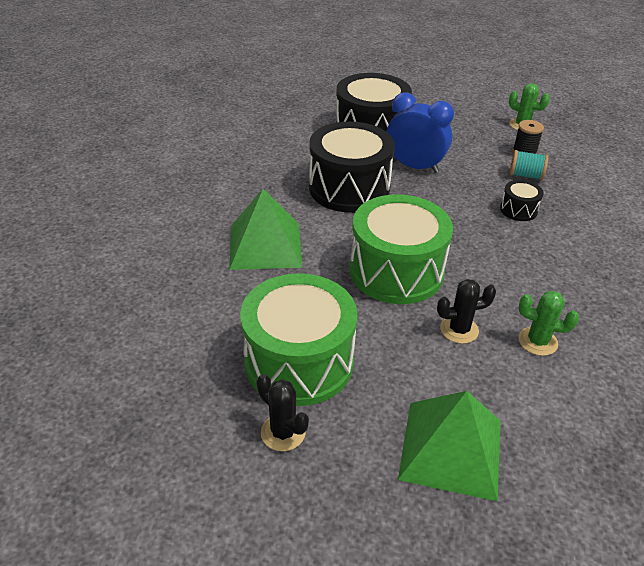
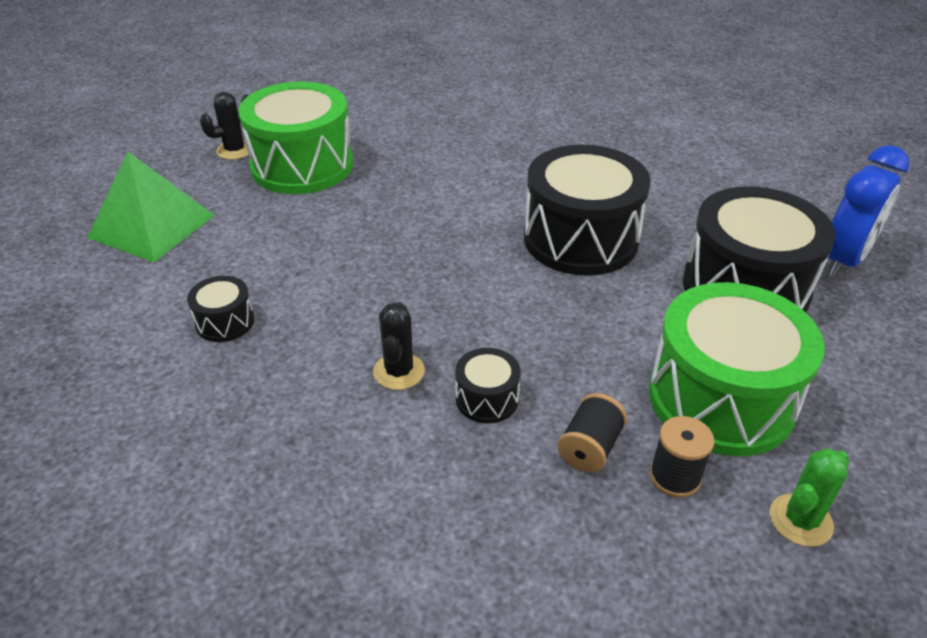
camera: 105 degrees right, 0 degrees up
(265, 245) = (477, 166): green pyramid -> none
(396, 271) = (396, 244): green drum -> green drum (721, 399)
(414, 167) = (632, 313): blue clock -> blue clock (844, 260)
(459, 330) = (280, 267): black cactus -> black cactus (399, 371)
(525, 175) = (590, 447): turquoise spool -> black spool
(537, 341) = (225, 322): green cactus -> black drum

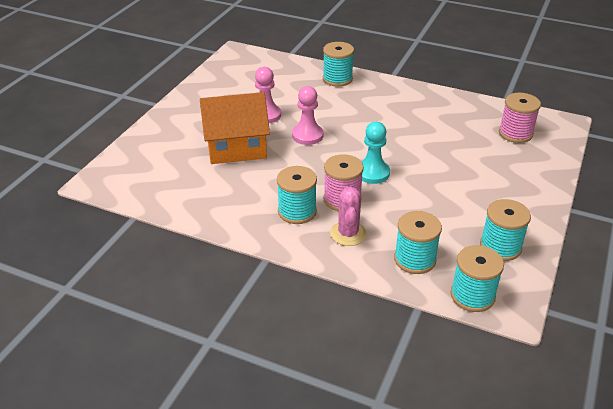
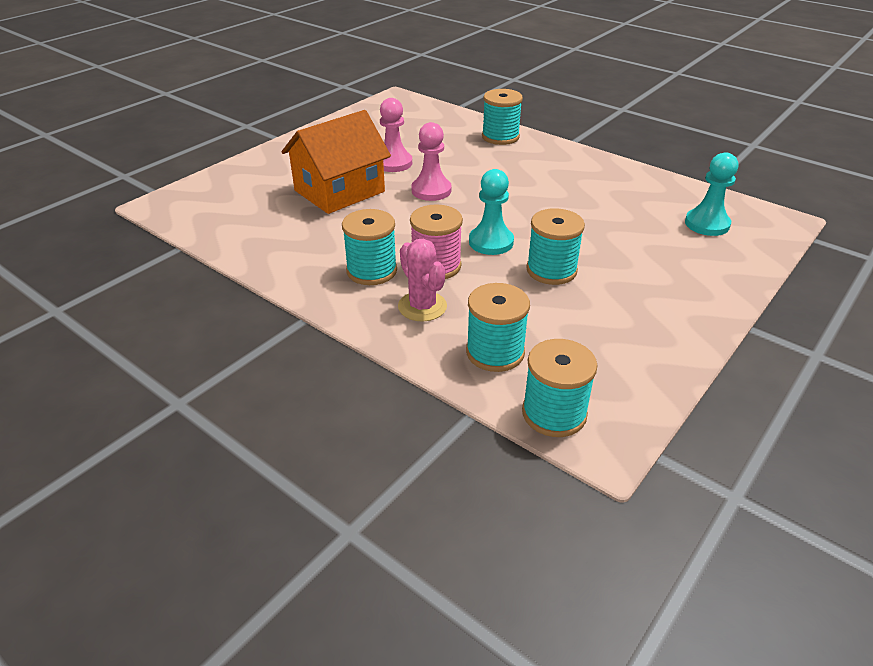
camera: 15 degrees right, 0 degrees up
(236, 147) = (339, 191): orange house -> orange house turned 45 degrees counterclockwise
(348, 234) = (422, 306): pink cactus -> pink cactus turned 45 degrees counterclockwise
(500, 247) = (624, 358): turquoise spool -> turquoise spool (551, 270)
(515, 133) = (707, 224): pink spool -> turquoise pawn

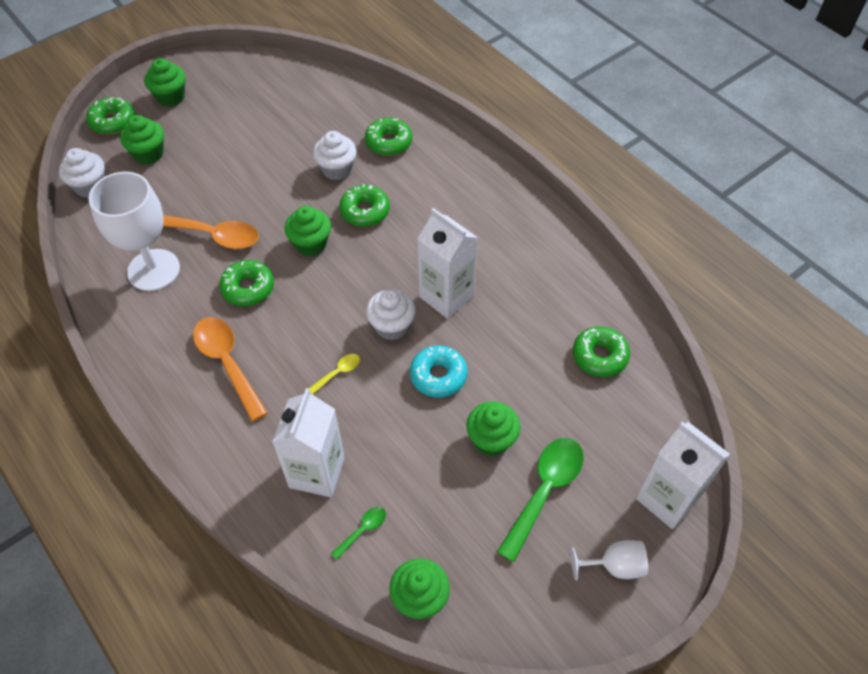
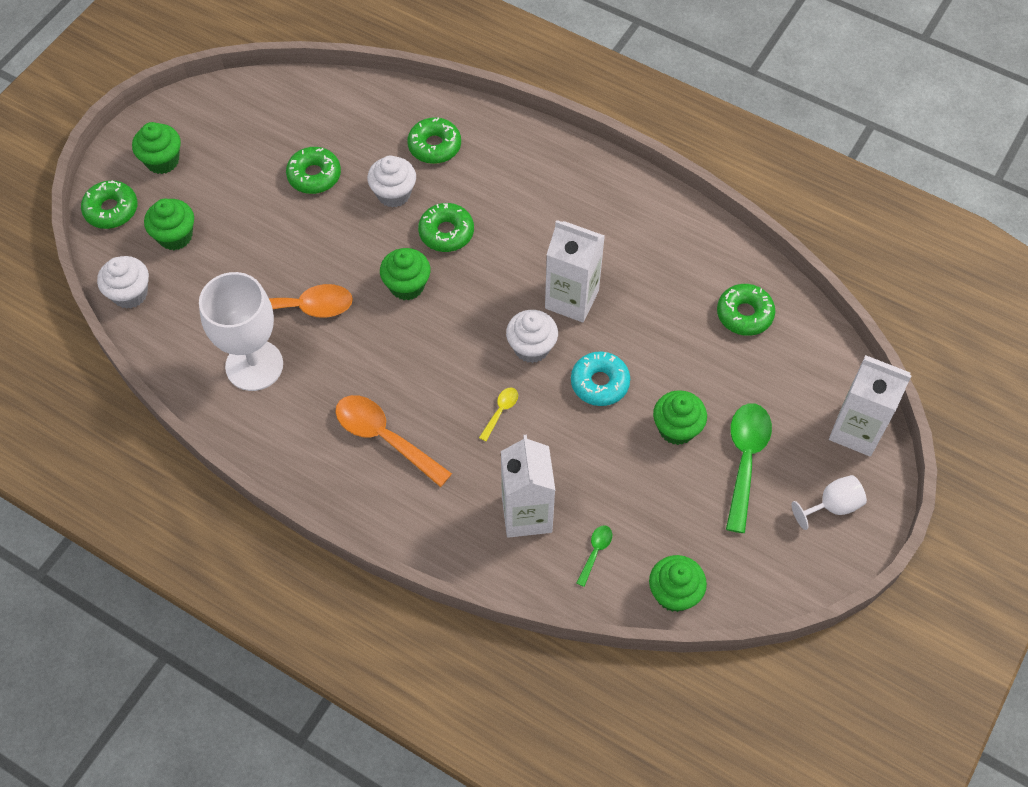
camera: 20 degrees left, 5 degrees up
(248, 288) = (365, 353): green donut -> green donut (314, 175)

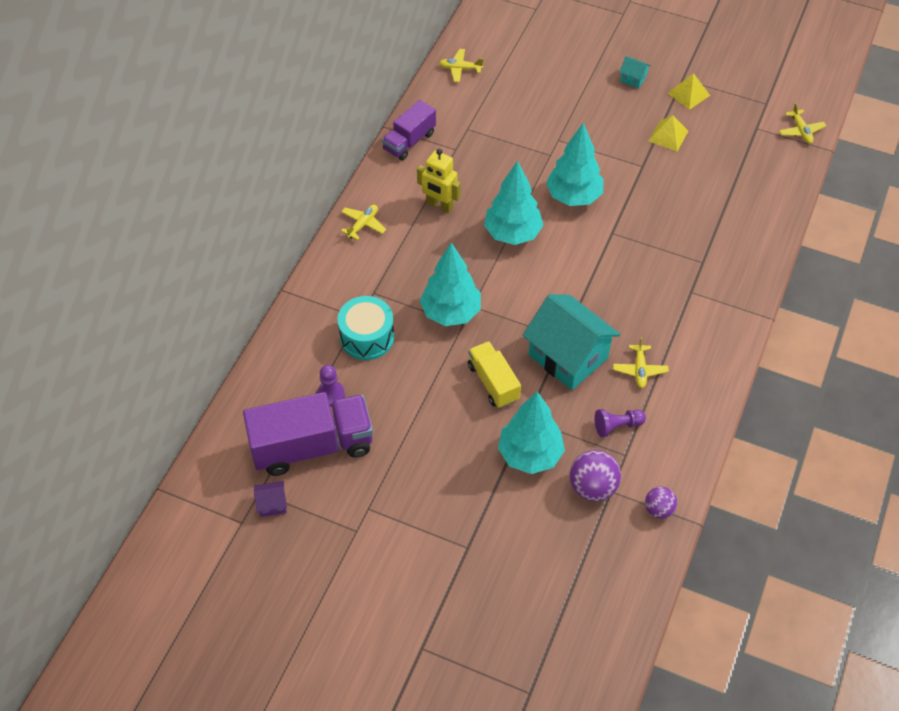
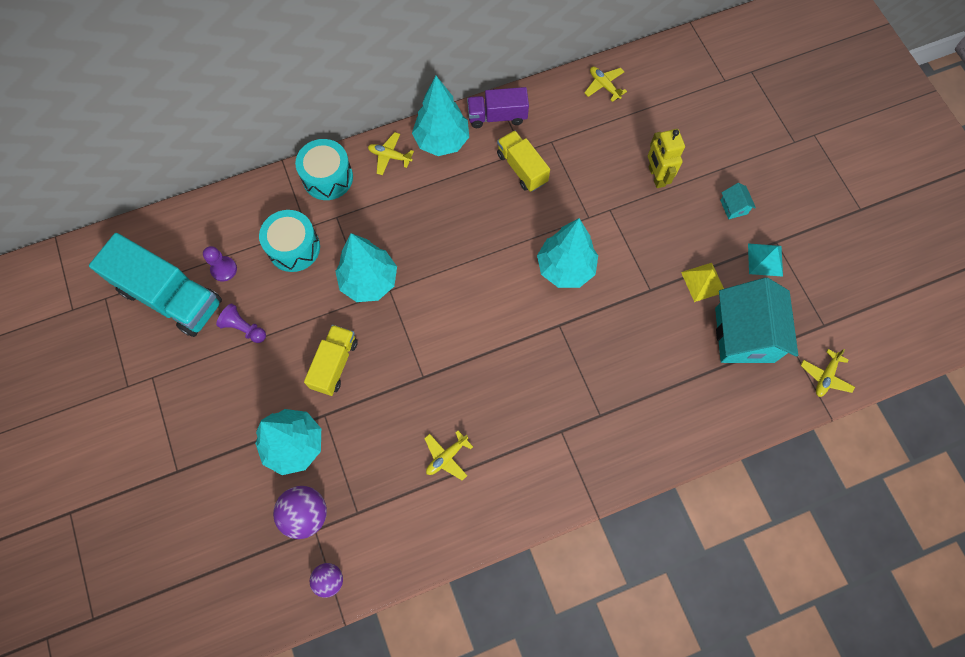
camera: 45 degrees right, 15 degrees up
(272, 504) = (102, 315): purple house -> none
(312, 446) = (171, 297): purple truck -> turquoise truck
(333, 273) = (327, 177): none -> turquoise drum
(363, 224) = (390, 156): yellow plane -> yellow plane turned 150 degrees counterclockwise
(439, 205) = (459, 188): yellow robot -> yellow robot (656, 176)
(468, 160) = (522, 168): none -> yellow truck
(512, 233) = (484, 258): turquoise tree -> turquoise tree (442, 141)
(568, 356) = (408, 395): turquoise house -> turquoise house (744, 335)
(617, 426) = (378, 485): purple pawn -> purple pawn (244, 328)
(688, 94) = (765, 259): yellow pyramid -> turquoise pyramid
+--
▶ **What to do**:
Write out the material above once more, word for word. Images stay out.

▶ **Your response**:
camera: 105 degrees right, 0 degrees up
(265, 245) = (477, 166): green pyramid -> none
(396, 271) = (396, 244): green drum -> green drum (721, 399)
(414, 167) = (632, 313): blue clock -> blue clock (844, 260)
(459, 330) = (280, 267): black cactus -> black cactus (399, 371)
(525, 175) = (590, 447): turquoise spool -> black spool
(537, 341) = (225, 322): green cactus -> black drum

camera: 15 degrees right, 0 degrees up
(236, 147) = (339, 191): orange house -> orange house turned 45 degrees counterclockwise
(348, 234) = (422, 306): pink cactus -> pink cactus turned 45 degrees counterclockwise
(500, 247) = (624, 358): turquoise spool -> turquoise spool (551, 270)
(515, 133) = (707, 224): pink spool -> turquoise pawn

camera: 20 degrees left, 5 degrees up
(248, 288) = (365, 353): green donut -> green donut (314, 175)

camera: 45 degrees right, 15 degrees up
(272, 504) = (102, 315): purple house -> none
(312, 446) = (171, 297): purple truck -> turquoise truck
(333, 273) = (327, 177): none -> turquoise drum
(363, 224) = (390, 156): yellow plane -> yellow plane turned 150 degrees counterclockwise
(439, 205) = (459, 188): yellow robot -> yellow robot (656, 176)
(468, 160) = (522, 168): none -> yellow truck
(512, 233) = (484, 258): turquoise tree -> turquoise tree (442, 141)
(568, 356) = (408, 395): turquoise house -> turquoise house (744, 335)
(617, 426) = (378, 485): purple pawn -> purple pawn (244, 328)
(688, 94) = (765, 259): yellow pyramid -> turquoise pyramid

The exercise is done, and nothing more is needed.